◆ Directions ◆
Please repeat the records below exactly, from the first line through the line containing "RFID pin MISO: 13 -> A4", and nothing more.

━━━━━━

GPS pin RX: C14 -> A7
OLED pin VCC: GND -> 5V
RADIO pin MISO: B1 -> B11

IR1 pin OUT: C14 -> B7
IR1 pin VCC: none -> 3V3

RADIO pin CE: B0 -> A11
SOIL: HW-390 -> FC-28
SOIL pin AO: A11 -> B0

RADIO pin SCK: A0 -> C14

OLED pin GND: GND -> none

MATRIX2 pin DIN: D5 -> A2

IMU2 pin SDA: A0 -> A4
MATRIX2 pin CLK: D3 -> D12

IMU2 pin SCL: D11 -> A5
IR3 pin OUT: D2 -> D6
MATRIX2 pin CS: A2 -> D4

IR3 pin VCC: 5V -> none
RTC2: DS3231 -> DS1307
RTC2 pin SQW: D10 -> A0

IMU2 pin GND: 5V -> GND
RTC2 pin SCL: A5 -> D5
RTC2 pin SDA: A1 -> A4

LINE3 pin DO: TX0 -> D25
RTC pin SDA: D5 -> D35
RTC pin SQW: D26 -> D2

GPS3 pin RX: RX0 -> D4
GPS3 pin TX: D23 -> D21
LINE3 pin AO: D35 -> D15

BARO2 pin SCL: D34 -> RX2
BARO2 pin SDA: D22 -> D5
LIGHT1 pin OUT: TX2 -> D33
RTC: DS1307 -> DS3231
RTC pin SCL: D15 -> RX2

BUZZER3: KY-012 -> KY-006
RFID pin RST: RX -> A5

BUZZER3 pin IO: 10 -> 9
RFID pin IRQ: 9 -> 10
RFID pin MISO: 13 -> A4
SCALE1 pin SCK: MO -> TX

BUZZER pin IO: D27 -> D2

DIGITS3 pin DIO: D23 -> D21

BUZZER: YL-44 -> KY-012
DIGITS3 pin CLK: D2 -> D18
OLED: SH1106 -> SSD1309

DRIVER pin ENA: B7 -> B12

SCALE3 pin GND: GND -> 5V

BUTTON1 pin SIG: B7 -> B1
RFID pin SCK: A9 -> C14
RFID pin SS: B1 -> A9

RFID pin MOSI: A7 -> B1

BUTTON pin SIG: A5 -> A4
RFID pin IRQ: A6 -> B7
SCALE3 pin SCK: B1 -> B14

━━━━━━

◆ Written response ◆
GPS pin RX: C14 -> A7
OLED pin VCC: GND -> 5V
RADIO pin MISO: B1 -> B11

IR1 pin OUT: C14 -> B7
IR1 pin VCC: none -> 3V3

RADIO pin CE: B0 -> A11
SOIL: HW-390 -> FC-28
SOIL pin AO: A11 -> B0

RADIO pin SCK: A0 -> C14

OLED pin GND: GND -> none

MATRIX2 pin DIN: D5 -> A2

IMU2 pin SDA: A0 -> A4
MATRIX2 pin CLK: D3 -> D12

IMU2 pin SCL: D11 -> A5
IR3 pin OUT: D2 -> D6
MATRIX2 pin CS: A2 -> D4

IR3 pin VCC: 5V -> none
RTC2: DS3231 -> DS1307
RTC2 pin SQW: D10 -> A0

IMU2 pin GND: 5V -> GND
RTC2 pin SCL: A5 -> D5
RTC2 pin SDA: A1 -> A4

LINE3 pin DO: TX0 -> D25
RTC pin SDA: D5 -> D35
RTC pin SQW: D26 -> D2

GPS3 pin RX: RX0 -> D4
GPS3 pin TX: D23 -> D21
LINE3 pin AO: D35 -> D15

BARO2 pin SCL: D34 -> RX2
BARO2 pin SDA: D22 -> D5
LIGHT1 pin OUT: TX2 -> D33
RTC: DS1307 -> DS3231
RTC pin SCL: D15 -> RX2

BUZZER3: KY-012 -> KY-006
RFID pin RST: RX -> A5

BUZZER3 pin IO: 10 -> 9
RFID pin IRQ: 9 -> 10
RFID pin MISO: 13 -> A4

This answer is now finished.